What is asked: Copy the material word for word, beginning with its first line and stopping after the line that contains "14: (60, 362)". Leave the pictures out of your answer.

Records supplied:
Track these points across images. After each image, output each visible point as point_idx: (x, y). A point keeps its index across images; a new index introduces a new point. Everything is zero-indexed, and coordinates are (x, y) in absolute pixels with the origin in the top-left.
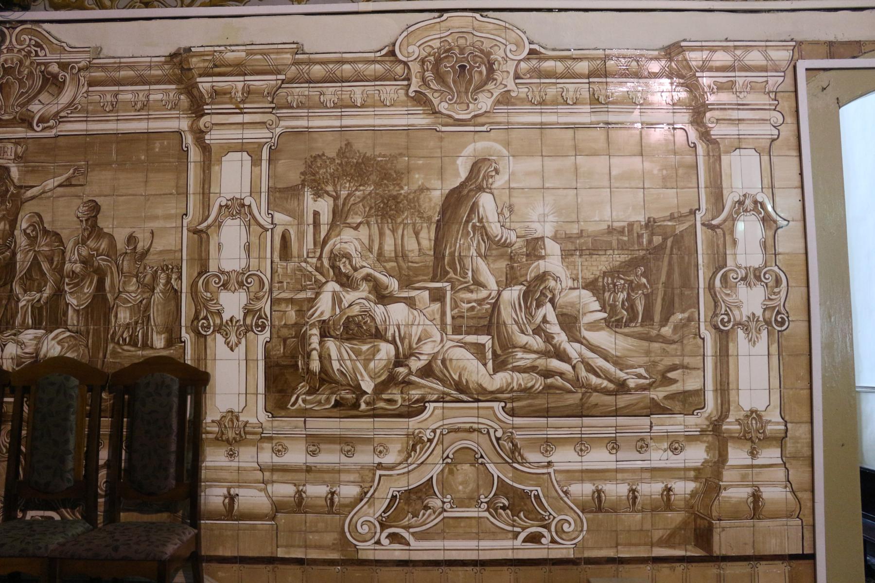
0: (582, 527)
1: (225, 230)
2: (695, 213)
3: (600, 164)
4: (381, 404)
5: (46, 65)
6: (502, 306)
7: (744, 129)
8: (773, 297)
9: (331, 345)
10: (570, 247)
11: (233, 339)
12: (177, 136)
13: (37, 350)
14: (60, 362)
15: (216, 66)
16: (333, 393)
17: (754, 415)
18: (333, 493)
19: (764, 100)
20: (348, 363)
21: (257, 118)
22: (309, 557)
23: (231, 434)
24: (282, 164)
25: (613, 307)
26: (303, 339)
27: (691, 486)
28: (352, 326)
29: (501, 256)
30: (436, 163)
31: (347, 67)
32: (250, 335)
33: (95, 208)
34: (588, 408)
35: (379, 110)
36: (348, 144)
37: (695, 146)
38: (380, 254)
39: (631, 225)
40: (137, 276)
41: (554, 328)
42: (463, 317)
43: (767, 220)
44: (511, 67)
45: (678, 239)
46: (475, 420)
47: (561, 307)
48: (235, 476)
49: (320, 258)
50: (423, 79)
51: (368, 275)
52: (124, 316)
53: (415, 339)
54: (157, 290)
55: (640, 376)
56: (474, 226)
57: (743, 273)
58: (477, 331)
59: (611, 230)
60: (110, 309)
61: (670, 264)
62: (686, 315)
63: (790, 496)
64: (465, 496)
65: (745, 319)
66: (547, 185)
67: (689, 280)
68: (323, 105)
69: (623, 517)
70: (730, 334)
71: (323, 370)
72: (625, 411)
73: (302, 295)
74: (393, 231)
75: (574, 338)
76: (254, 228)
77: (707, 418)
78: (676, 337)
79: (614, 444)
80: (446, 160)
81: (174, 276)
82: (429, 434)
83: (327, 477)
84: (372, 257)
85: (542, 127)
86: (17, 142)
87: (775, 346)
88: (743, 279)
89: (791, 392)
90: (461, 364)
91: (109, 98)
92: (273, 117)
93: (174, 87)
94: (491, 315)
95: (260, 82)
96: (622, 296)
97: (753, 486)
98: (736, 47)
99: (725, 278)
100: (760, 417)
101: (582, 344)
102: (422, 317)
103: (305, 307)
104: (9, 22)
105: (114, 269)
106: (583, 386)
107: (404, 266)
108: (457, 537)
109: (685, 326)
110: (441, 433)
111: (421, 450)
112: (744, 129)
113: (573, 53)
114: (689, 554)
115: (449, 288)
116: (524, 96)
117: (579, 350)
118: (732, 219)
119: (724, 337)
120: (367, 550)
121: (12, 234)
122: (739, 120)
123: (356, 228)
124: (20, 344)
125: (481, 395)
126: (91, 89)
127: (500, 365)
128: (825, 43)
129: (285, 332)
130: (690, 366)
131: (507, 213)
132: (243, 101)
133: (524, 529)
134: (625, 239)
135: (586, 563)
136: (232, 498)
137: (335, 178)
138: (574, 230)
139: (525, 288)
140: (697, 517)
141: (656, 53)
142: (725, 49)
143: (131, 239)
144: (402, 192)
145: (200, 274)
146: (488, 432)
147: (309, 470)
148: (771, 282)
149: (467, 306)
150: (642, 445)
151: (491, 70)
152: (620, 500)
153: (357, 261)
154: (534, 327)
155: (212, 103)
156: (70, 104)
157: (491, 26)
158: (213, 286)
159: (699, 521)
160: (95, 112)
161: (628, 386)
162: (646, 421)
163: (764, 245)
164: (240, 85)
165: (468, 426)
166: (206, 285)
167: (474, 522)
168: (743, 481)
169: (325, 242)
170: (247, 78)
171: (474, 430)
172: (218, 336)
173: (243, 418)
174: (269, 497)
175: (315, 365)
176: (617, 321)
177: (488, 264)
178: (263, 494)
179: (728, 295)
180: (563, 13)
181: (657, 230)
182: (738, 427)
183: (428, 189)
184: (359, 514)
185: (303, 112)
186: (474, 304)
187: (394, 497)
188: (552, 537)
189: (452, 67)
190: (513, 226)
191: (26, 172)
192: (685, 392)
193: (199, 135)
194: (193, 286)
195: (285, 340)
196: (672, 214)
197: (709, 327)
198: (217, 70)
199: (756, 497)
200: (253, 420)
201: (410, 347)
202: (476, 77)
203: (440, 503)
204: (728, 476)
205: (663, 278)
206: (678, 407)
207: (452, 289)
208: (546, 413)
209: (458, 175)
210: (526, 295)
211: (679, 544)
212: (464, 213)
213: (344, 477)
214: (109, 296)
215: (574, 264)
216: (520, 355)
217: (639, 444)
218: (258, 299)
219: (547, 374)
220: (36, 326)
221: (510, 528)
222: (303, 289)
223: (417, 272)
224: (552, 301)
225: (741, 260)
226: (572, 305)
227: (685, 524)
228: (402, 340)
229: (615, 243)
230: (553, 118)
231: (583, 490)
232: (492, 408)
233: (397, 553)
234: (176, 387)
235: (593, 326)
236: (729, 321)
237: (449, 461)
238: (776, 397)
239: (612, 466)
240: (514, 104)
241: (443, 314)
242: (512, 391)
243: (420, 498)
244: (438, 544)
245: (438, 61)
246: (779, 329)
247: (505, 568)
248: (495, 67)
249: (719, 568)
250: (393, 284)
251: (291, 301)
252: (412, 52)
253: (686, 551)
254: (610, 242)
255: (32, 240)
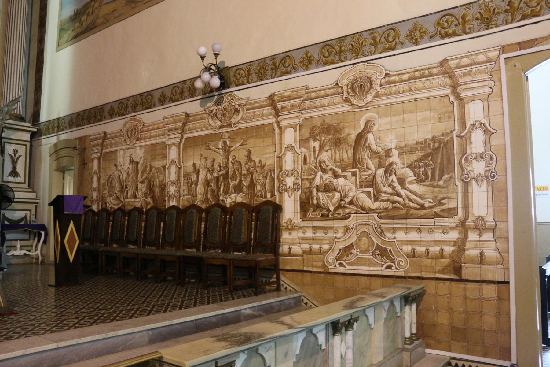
0: (407, 264)
1: (287, 156)
2: (453, 132)
3: (413, 115)
4: (336, 215)
5: (235, 105)
6: (377, 177)
7: (476, 92)
8: (489, 165)
9: (320, 194)
10: (402, 151)
11: (290, 194)
12: (272, 124)
13: (235, 200)
14: (241, 204)
15: (282, 98)
16: (321, 211)
17: (480, 218)
18: (321, 248)
19: (485, 76)
20: (325, 200)
21: (295, 115)
22: (314, 270)
23: (290, 227)
24: (303, 130)
25: (419, 174)
26: (311, 192)
27: (452, 249)
28: (327, 187)
29: (376, 157)
30: (353, 124)
31: (323, 92)
32: (295, 192)
33: (250, 152)
34: (409, 216)
35: (334, 107)
36: (324, 121)
37: (453, 103)
38: (335, 160)
39: (426, 140)
40: (262, 174)
41: (396, 184)
42: (363, 182)
43: (486, 131)
44: (378, 82)
45: (446, 144)
46: (367, 220)
47: (398, 176)
48: (291, 241)
49: (316, 163)
50: (348, 93)
51: (331, 168)
52: (259, 188)
53: (347, 191)
54: (268, 178)
55: (430, 202)
56: (366, 147)
57: (474, 156)
58: (368, 187)
59: (417, 143)
60: (255, 186)
61: (442, 155)
62: (449, 176)
63: (498, 255)
64: (364, 249)
65: (476, 176)
66: (393, 127)
67: (450, 161)
68: (315, 107)
69: (424, 260)
70: (469, 183)
71: (318, 203)
72: (424, 217)
73: (310, 177)
74: (339, 151)
75: (404, 188)
76: (296, 154)
77: (459, 220)
78: (445, 186)
79: (419, 230)
80: (356, 122)
81: (273, 173)
82: (352, 226)
83: (319, 241)
84: (333, 161)
85: (391, 104)
86: (228, 132)
87: (491, 187)
88: (475, 159)
89: (498, 208)
90: (363, 199)
91: (252, 114)
92: (300, 114)
93: (270, 107)
94: (373, 181)
95: (296, 102)
96: (422, 170)
97: (480, 249)
98: (472, 55)
99: (466, 159)
100: (483, 219)
101: (407, 190)
102: (349, 182)
103: (311, 181)
104: (225, 93)
105: (256, 172)
106: (407, 207)
107: (343, 164)
108: (362, 265)
109: (449, 180)
110: (356, 226)
111: (349, 231)
112: (476, 92)
113: (403, 72)
114: (451, 277)
115: (358, 171)
116: (384, 93)
117: (405, 192)
118: (470, 132)
119: (466, 184)
120: (332, 269)
121: (228, 163)
122: (473, 88)
123: (327, 151)
124: (231, 198)
125: (370, 211)
126: (247, 112)
127: (376, 199)
128: (516, 43)
129: (306, 190)
130: (451, 197)
131: (378, 140)
132: (291, 110)
133: (385, 263)
134: (423, 146)
135: (409, 278)
136: (290, 249)
137: (320, 134)
138: (403, 144)
139: (385, 169)
140: (455, 262)
141: (436, 65)
142: (466, 57)
143: (260, 162)
144: (342, 136)
145: (280, 172)
146: (372, 225)
147: (313, 239)
148: (488, 158)
149: (364, 177)
150: (431, 231)
151: (371, 84)
152: (423, 253)
153: (328, 163)
154: (389, 184)
155: (282, 112)
156: (242, 118)
157: (371, 67)
158: (284, 175)
159: (455, 264)
160: (248, 119)
161: (425, 206)
162: (432, 221)
163: (485, 143)
164: (290, 104)
165: (365, 223)
166: (282, 175)
167: (367, 260)
168: (476, 246)
169: (317, 157)
170: (292, 101)
171: (367, 224)
172: (286, 193)
173: (293, 221)
174: (301, 249)
175: (315, 202)
176: (420, 180)
177: (372, 161)
178: (299, 247)
179: (468, 166)
180: (399, 55)
181: (437, 141)
182: (473, 223)
183: (350, 134)
184: (329, 255)
185: (309, 111)
186: (367, 176)
187: (340, 249)
188: (396, 267)
189: (358, 86)
190: (380, 145)
191: (232, 142)
192: (449, 208)
193: (278, 123)
194: (278, 176)
195: (306, 193)
196: (443, 133)
197: (460, 180)
198: (283, 99)
199: (482, 254)
200: (296, 222)
201: (345, 194)
202: (366, 88)
203: (356, 252)
204: (468, 245)
205: (439, 161)
206: (446, 214)
207: (359, 171)
208: (393, 218)
209: (360, 127)
210: (385, 172)
211: (447, 273)
212: (363, 142)
213: (324, 242)
214: (254, 181)
215: (403, 158)
216: (383, 195)
217: (430, 230)
218: (297, 179)
219: (394, 202)
220: (235, 192)
221: (380, 263)
222: (311, 175)
223: (347, 166)
224: (395, 173)
225: (474, 150)
226: (403, 174)
227: (449, 265)
228: (343, 191)
229: (419, 149)
230: (394, 100)
231: (408, 248)
232: (373, 216)
233: (341, 270)
234: (271, 210)
235: (411, 183)
236: (469, 177)
237: (359, 236)
238: (491, 210)
239: (419, 239)
240: (380, 97)
241: (356, 181)
242: (381, 209)
243: (349, 250)
244: (355, 267)
245: (353, 84)
246: (492, 179)
247: (379, 278)
248: (373, 83)
249: (465, 284)
250: (339, 171)
251: (307, 179)
252: (344, 82)
253: (450, 276)
254: (417, 148)
255: (233, 164)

Full answer:
Track these points across images. After each image, output each visible point as point_idx: (x, y). A point keeps its index across images; a new index introduces a new point. Everything is zero-indexed, and coordinates are (x, y) in absolute pixels with the origin in the top-left.
0: (582, 527)
1: (225, 230)
2: (695, 213)
3: (600, 164)
4: (381, 404)
5: (46, 65)
6: (502, 306)
7: (744, 129)
8: (773, 297)
9: (331, 345)
10: (570, 247)
11: (233, 339)
12: (177, 136)
13: (37, 350)
14: (60, 362)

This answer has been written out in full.